Work to be completed ->
Would you transcribe the listing that follows word for word, skipping pictures?

Data supplied ->

+ + + + +

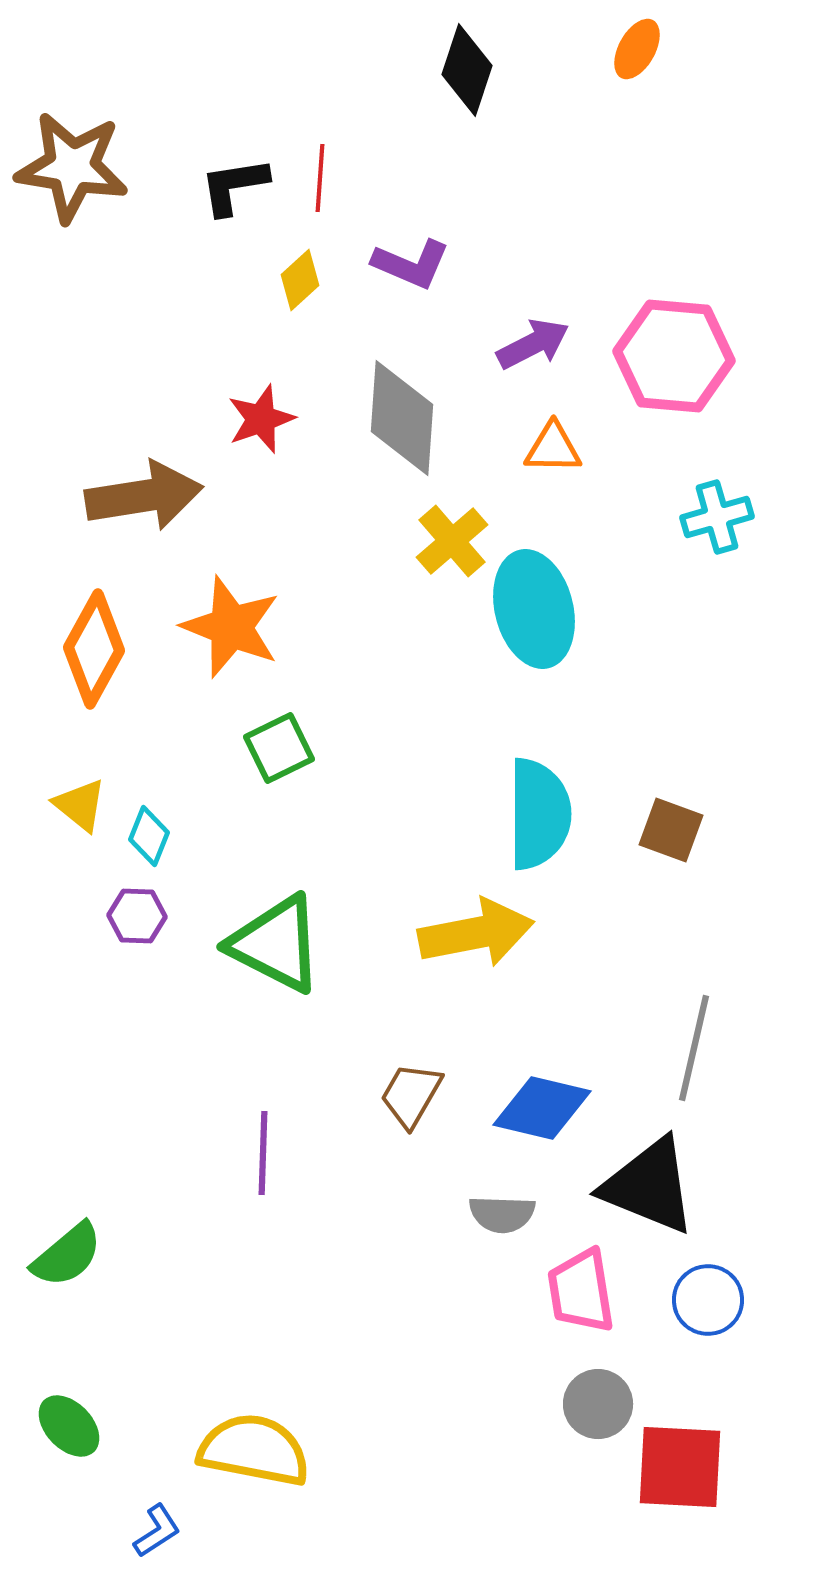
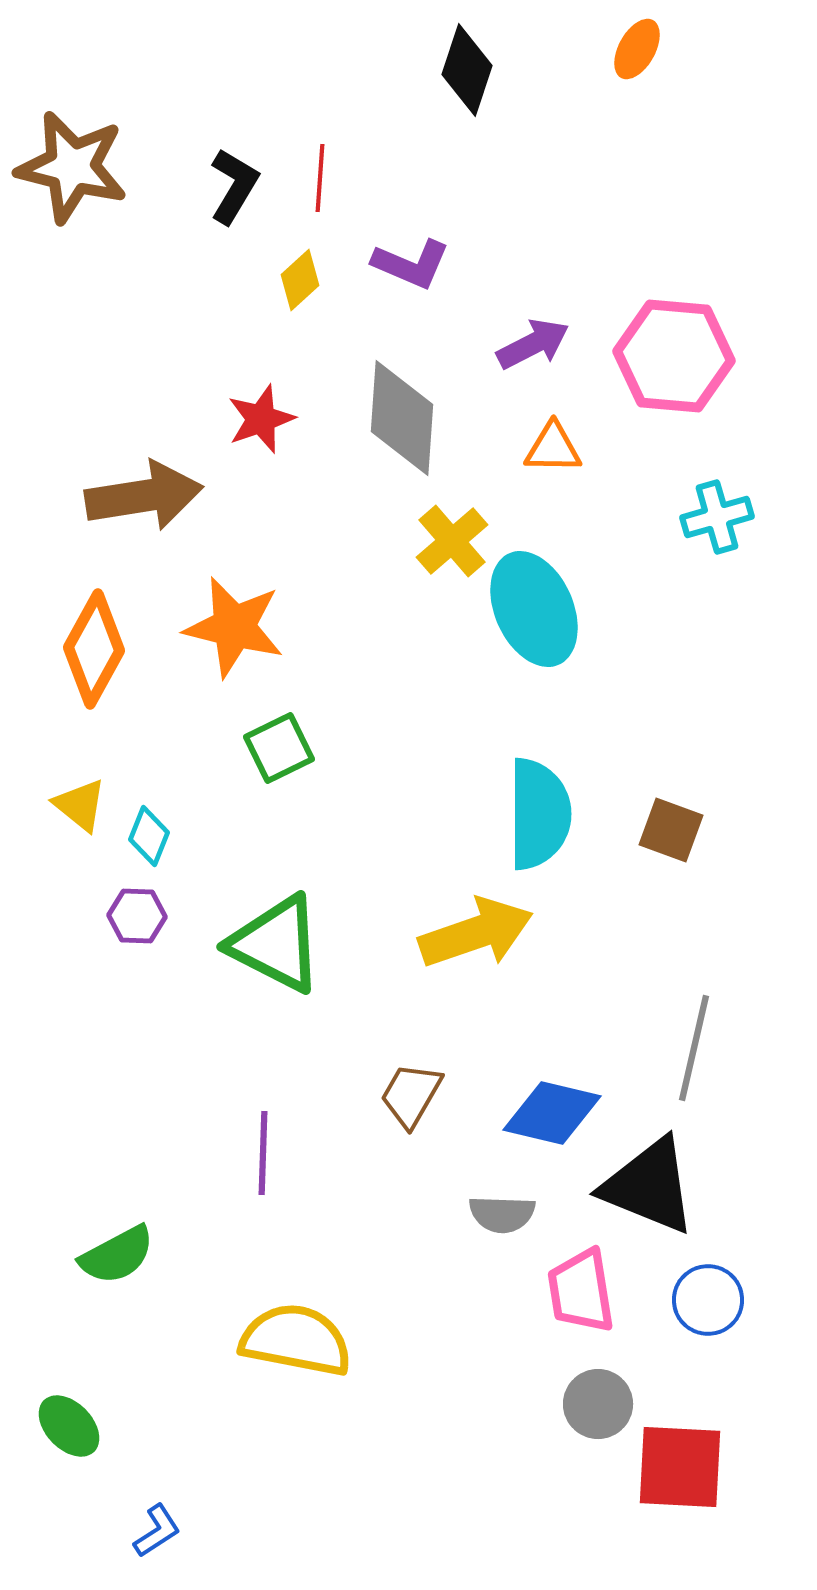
brown star: rotated 5 degrees clockwise
black L-shape: rotated 130 degrees clockwise
cyan ellipse: rotated 10 degrees counterclockwise
orange star: moved 3 px right; rotated 8 degrees counterclockwise
yellow arrow: rotated 8 degrees counterclockwise
blue diamond: moved 10 px right, 5 px down
green semicircle: moved 50 px right; rotated 12 degrees clockwise
yellow semicircle: moved 42 px right, 110 px up
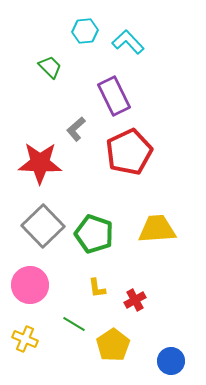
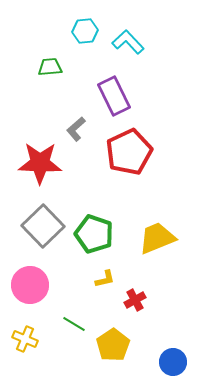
green trapezoid: rotated 50 degrees counterclockwise
yellow trapezoid: moved 9 px down; rotated 18 degrees counterclockwise
yellow L-shape: moved 8 px right, 9 px up; rotated 95 degrees counterclockwise
blue circle: moved 2 px right, 1 px down
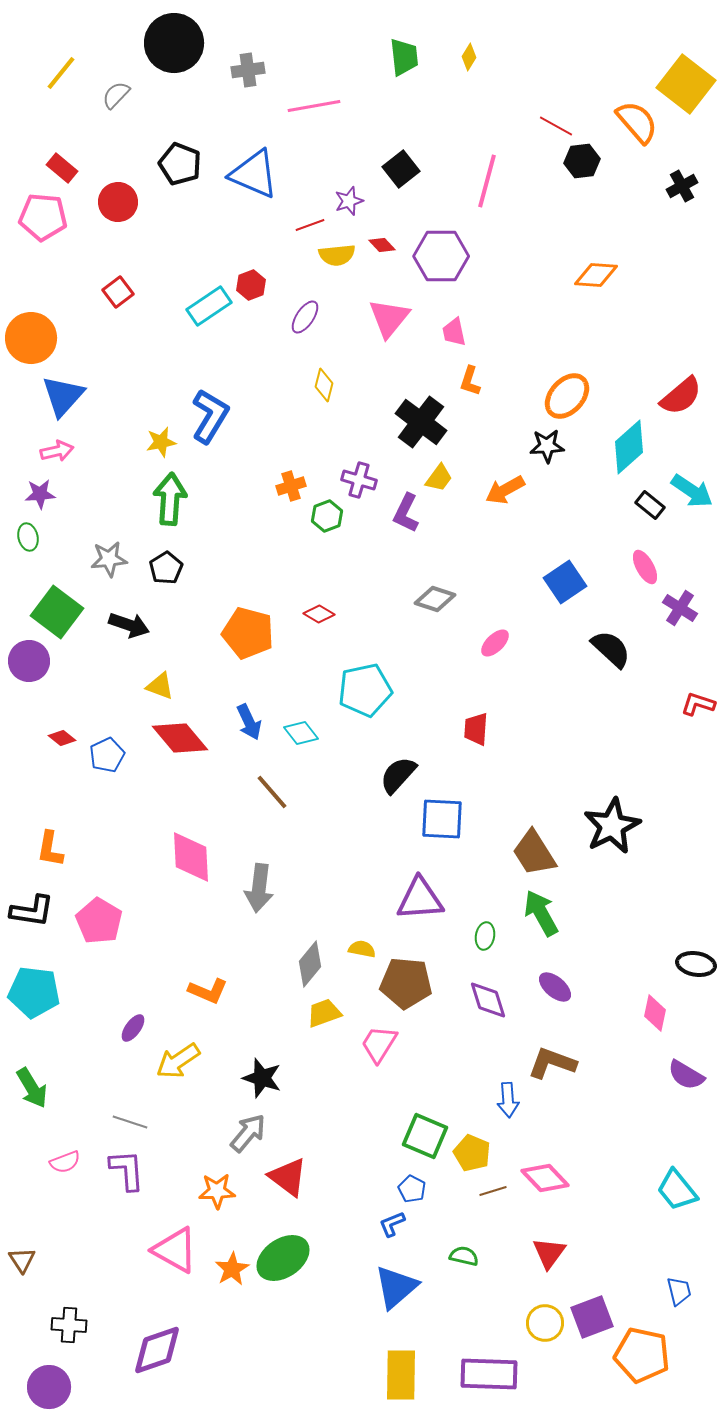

+ + + + +

Exercise output ->
brown star: rotated 5 degrees clockwise
black L-shape: rotated 130 degrees clockwise
cyan ellipse: rotated 10 degrees counterclockwise
orange star: moved 3 px right; rotated 8 degrees counterclockwise
yellow arrow: rotated 8 degrees counterclockwise
blue diamond: moved 10 px right, 5 px down
green semicircle: moved 50 px right; rotated 12 degrees clockwise
yellow semicircle: moved 42 px right, 110 px up
green trapezoid: rotated 50 degrees counterclockwise
yellow trapezoid: moved 9 px down; rotated 18 degrees counterclockwise
yellow L-shape: moved 8 px right, 9 px up; rotated 95 degrees counterclockwise
blue circle: moved 2 px right, 1 px down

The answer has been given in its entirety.